## Action item
Your answer must contain each line of the data, copied exactly.

## Stored data
◇ ◇ ◇ ◇ ◇

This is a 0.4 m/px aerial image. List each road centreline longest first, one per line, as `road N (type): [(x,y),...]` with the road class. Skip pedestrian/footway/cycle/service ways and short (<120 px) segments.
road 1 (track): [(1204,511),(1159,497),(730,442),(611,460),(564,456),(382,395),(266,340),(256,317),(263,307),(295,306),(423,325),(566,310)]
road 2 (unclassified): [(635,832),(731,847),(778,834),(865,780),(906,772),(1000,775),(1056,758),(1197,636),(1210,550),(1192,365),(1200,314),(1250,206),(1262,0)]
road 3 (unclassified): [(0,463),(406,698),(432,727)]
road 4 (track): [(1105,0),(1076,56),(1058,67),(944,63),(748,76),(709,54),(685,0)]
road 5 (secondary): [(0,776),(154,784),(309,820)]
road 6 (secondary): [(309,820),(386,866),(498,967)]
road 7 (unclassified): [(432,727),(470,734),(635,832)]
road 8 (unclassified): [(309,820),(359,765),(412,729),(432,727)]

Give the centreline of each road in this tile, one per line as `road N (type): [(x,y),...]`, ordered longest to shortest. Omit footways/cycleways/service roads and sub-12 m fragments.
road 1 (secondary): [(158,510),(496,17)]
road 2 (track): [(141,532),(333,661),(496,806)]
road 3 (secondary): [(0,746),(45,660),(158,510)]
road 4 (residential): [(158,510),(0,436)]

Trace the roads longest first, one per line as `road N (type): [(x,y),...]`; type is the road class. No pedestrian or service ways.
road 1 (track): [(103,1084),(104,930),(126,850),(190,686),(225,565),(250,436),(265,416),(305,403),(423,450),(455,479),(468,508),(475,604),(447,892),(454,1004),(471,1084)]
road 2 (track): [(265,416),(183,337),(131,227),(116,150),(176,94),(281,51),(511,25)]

◇ ◇ ◇ ◇ ◇

## Output for this task
This is a 0.4 m/px aerial image. List each road centreline longest first, one per line, as `road N (type): [(x,y),...]` with the road class. Skip pedestrian/footway/cycle/service ways and short (<120 px) segments.
road 1 (track): [(1204,511),(1159,497),(730,442),(611,460),(564,456),(382,395),(266,340),(256,317),(263,307),(295,306),(423,325),(566,310)]
road 2 (unclassified): [(635,832),(731,847),(778,834),(865,780),(906,772),(1000,775),(1056,758),(1197,636),(1210,550),(1192,365),(1200,314),(1250,206),(1262,0)]
road 3 (unclassified): [(0,463),(406,698),(432,727)]
road 4 (track): [(1105,0),(1076,56),(1058,67),(944,63),(748,76),(709,54),(685,0)]
road 5 (secondary): [(0,776),(154,784),(309,820)]
road 6 (secondary): [(309,820),(386,866),(498,967)]
road 7 (unclassified): [(432,727),(470,734),(635,832)]
road 8 (unclassified): [(309,820),(359,765),(412,729),(432,727)]

Give the centreline of each road in this tile, one per line as `road N (type): [(x,y),...]`, ordered longest to shortest. Omit footways/cycleways/service roads and sub-12 m fragments.
road 1 (secondary): [(158,510),(496,17)]
road 2 (track): [(141,532),(333,661),(496,806)]
road 3 (secondary): [(0,746),(45,660),(158,510)]
road 4 (residential): [(158,510),(0,436)]

Trace the roads longest first, one per line as `road N (type): [(x,y),...]`; type is the road class. No pedestrian or service ways.
road 1 (track): [(103,1084),(104,930),(126,850),(190,686),(225,565),(250,436),(265,416),(305,403),(423,450),(455,479),(468,508),(475,604),(447,892),(454,1004),(471,1084)]
road 2 (track): [(265,416),(183,337),(131,227),(116,150),(176,94),(281,51),(511,25)]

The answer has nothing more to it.